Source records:

=== Begin Enclosure ===

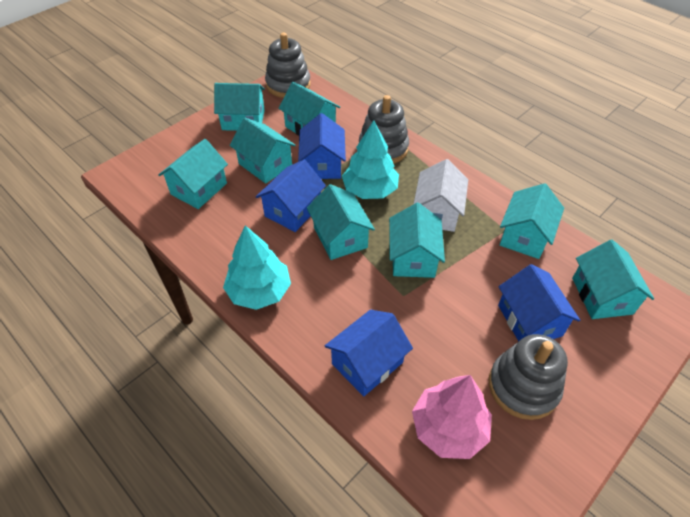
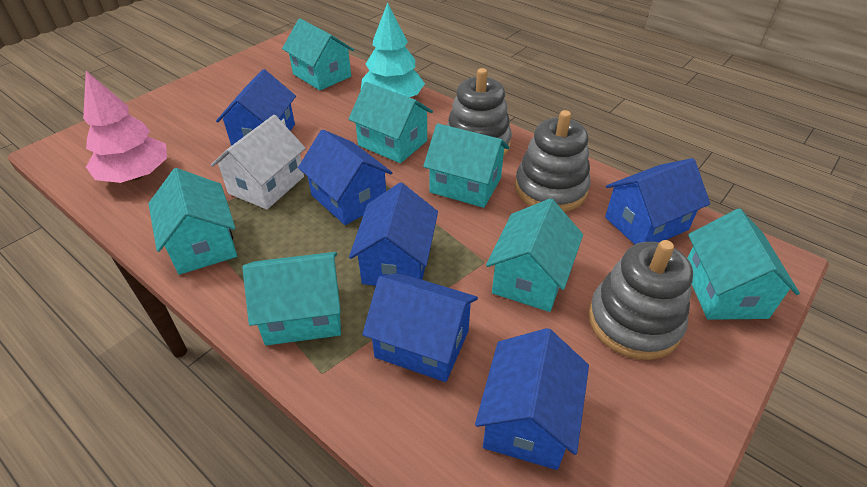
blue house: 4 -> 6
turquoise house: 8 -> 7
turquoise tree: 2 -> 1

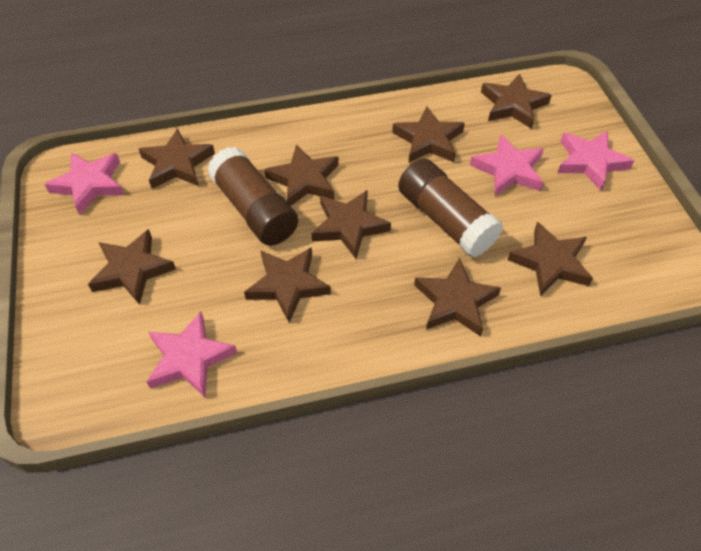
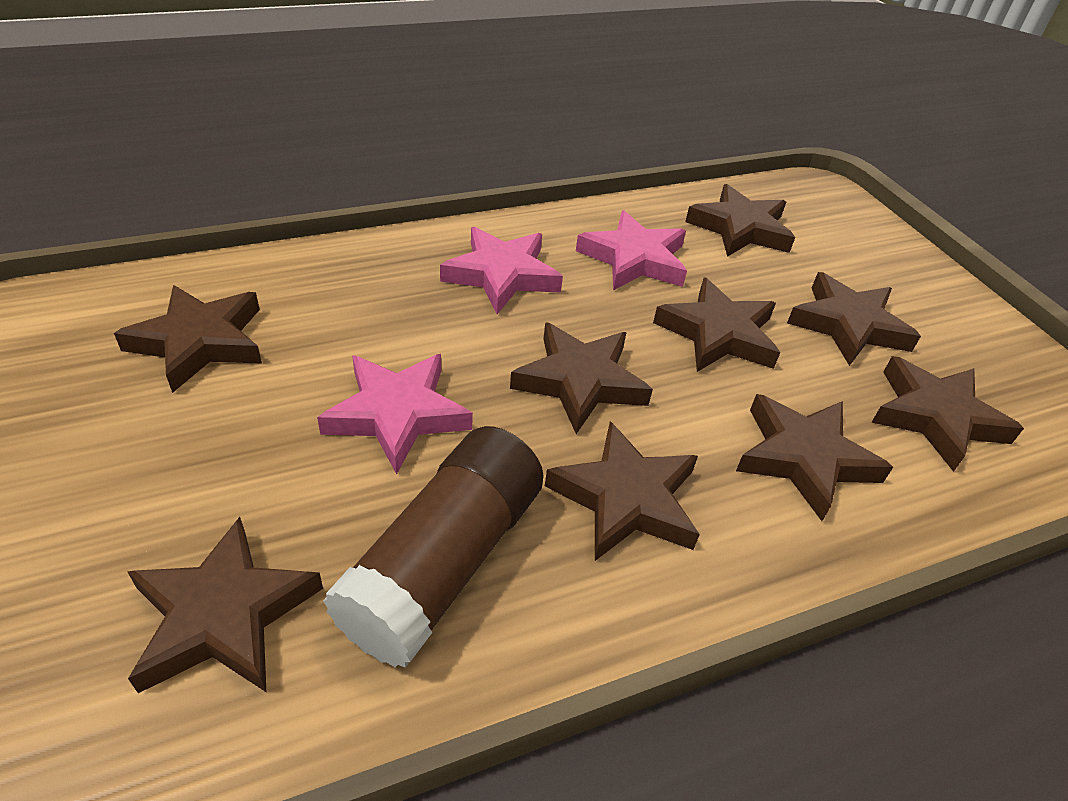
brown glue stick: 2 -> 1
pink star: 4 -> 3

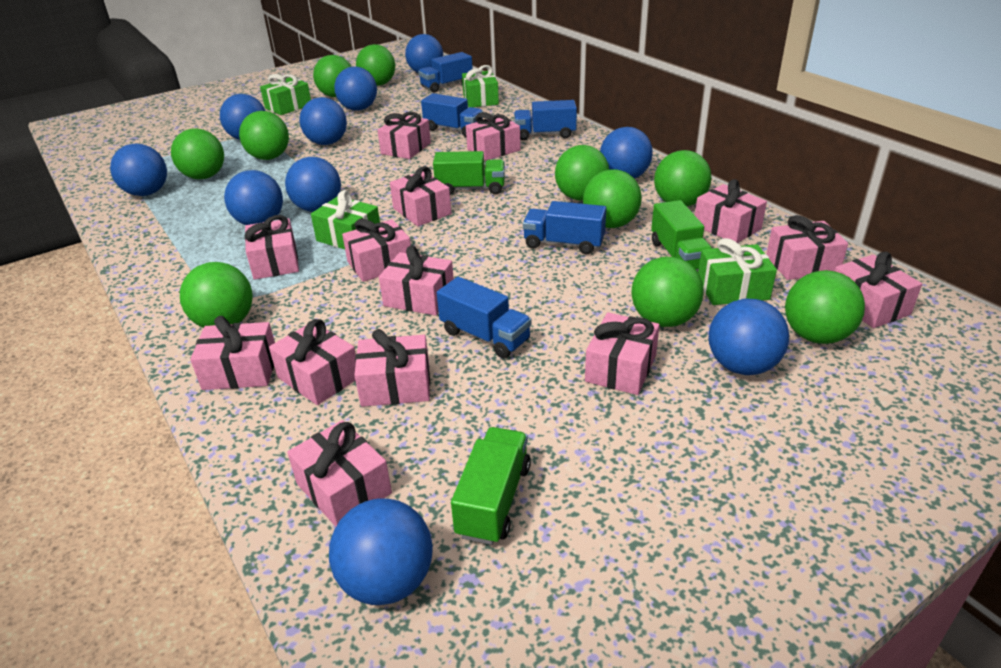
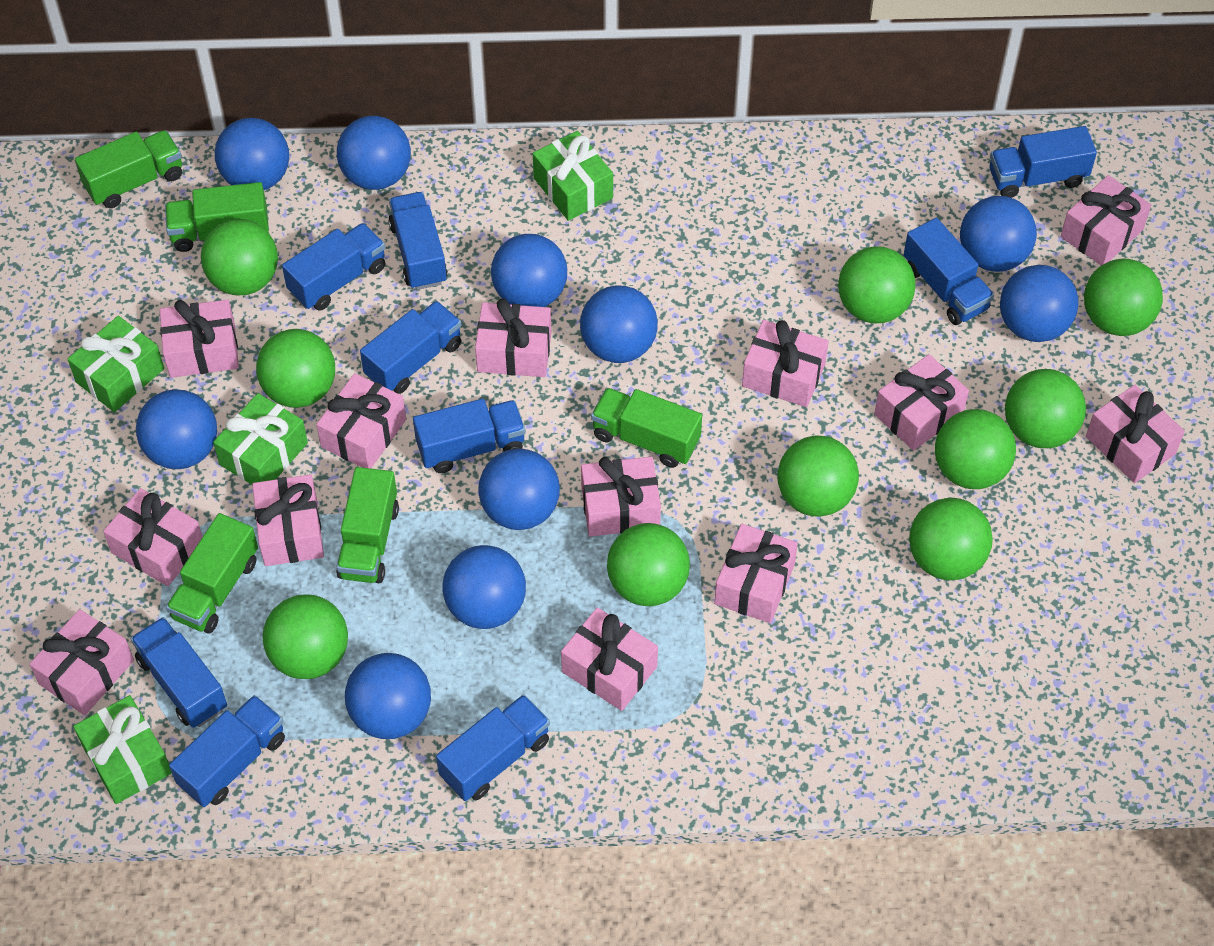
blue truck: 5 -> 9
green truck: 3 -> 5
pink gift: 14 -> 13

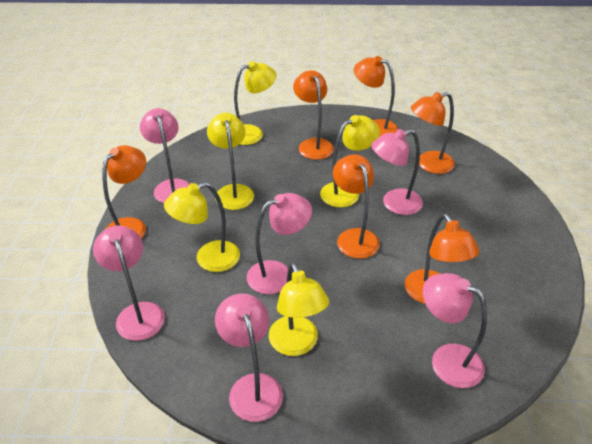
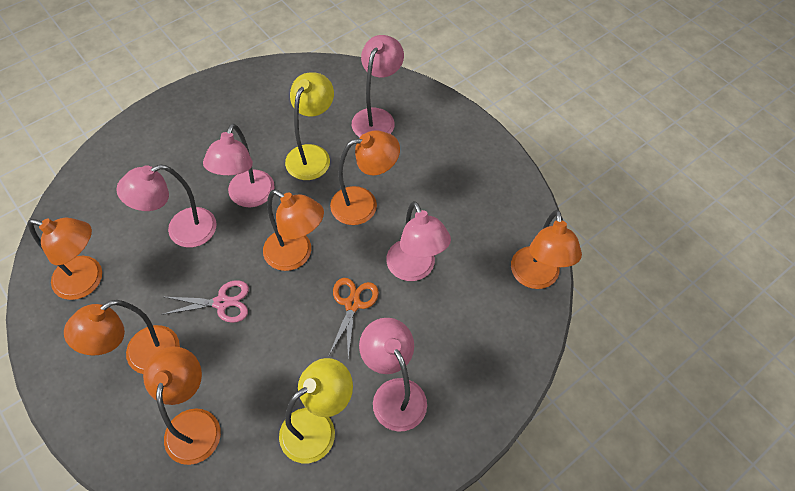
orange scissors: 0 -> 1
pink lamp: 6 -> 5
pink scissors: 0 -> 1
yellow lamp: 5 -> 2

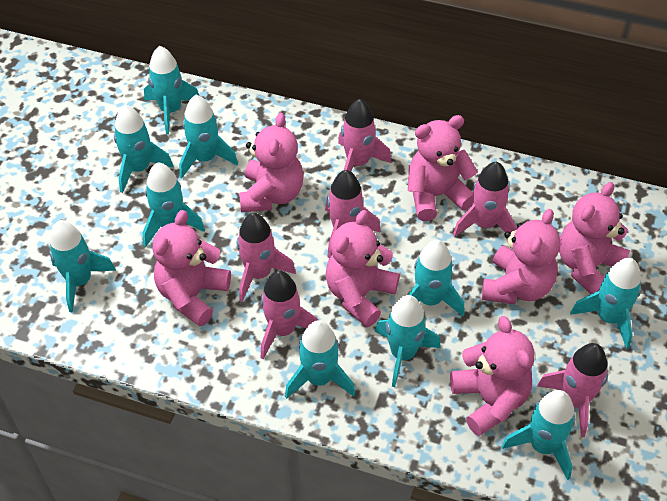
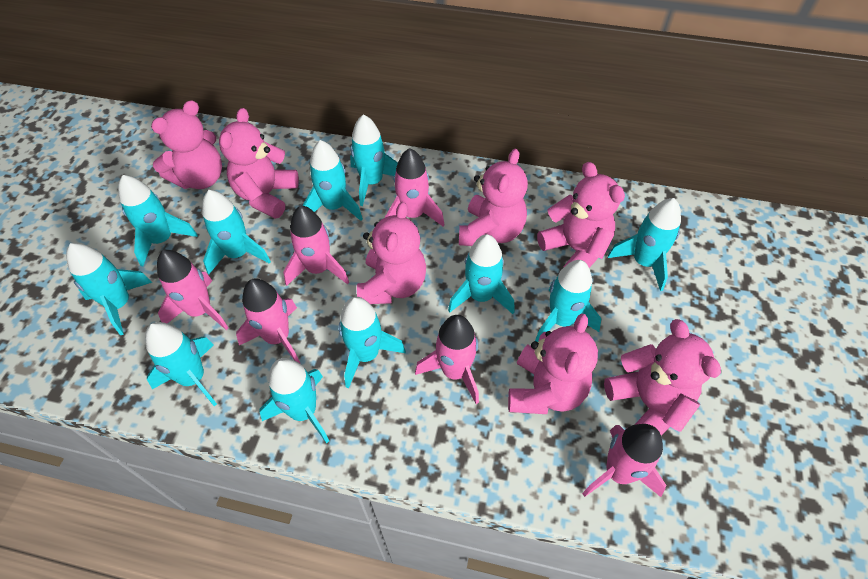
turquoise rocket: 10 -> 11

=== End Enclosure ===

◆ **EXERCISE INSTRUCTIONS**
Exclude the pictures and write out exactly the lines from the one holding "pink scissors: 0 -> 1" through the end of the entries, inclusive, and only those.

◆ **EXERCISE RESULT**
pink scissors: 0 -> 1
yellow lamp: 5 -> 2

turquoise rocket: 10 -> 11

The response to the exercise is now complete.